**Task description**
Please keep to the lines below from the one with "camera: 150 degrees left, 5 degrees down" through the one with "none -> grey spool [381,323,407,351]", and restate them word for word, ends included.

**Extracted material**

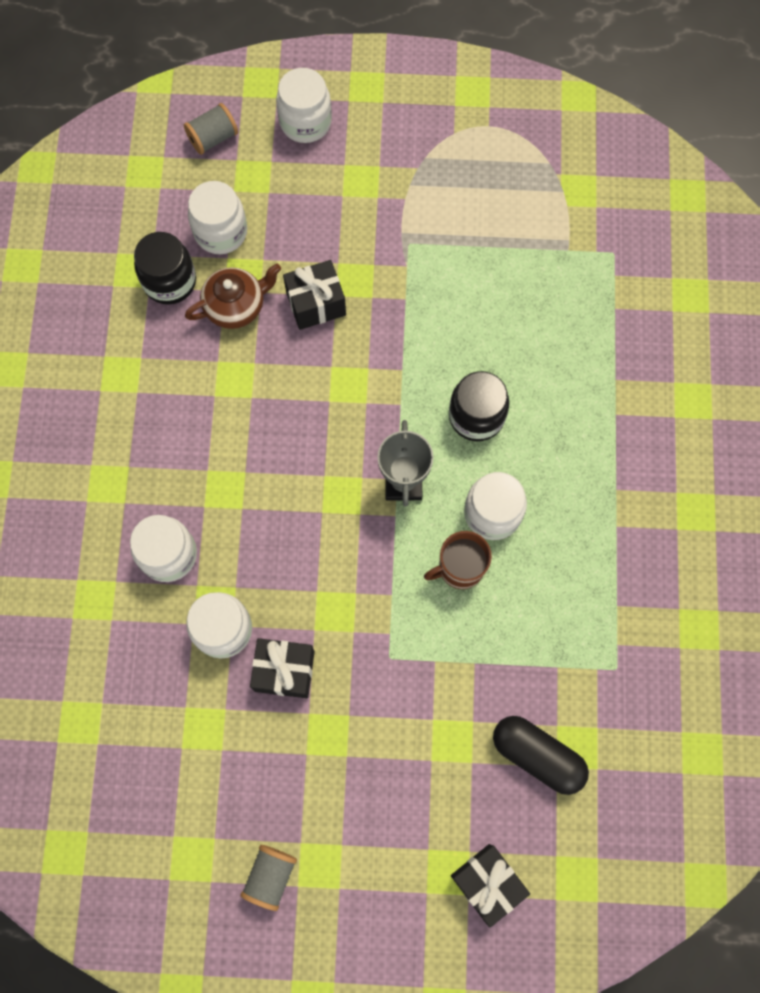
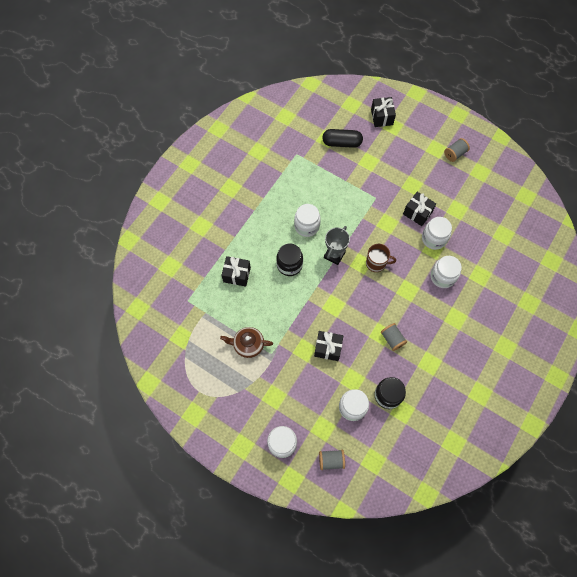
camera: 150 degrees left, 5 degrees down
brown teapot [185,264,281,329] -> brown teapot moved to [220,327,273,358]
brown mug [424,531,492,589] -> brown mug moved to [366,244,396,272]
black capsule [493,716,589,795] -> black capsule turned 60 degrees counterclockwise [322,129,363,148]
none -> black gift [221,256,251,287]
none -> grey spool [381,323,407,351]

* * *

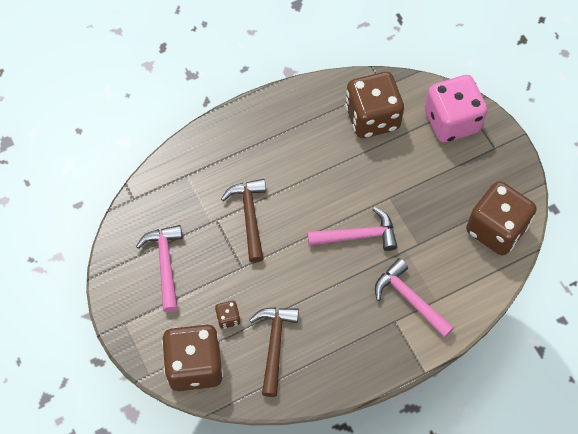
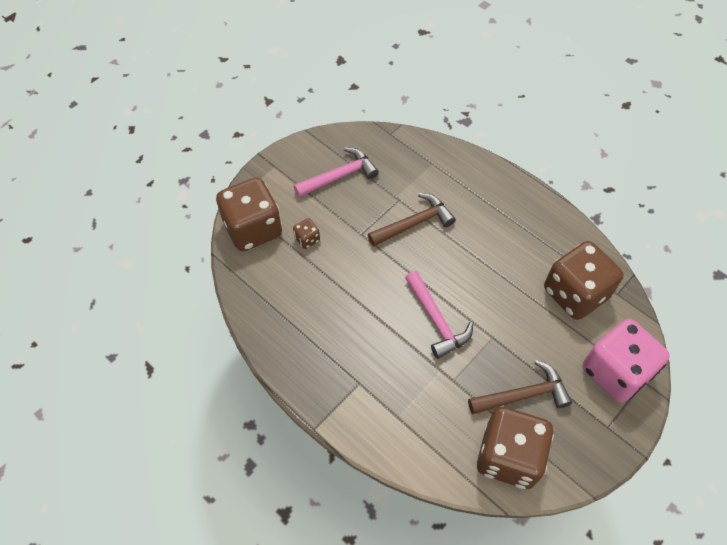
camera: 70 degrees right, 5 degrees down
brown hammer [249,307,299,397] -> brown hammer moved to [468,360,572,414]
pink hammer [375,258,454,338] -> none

**Your solution**
camera: 150 degrees left, 5 degrees down
brown teapot [185,264,281,329] -> brown teapot moved to [220,327,273,358]
brown mug [424,531,492,589] -> brown mug moved to [366,244,396,272]
black capsule [493,716,589,795] -> black capsule turned 60 degrees counterclockwise [322,129,363,148]
none -> black gift [221,256,251,287]
none -> grey spool [381,323,407,351]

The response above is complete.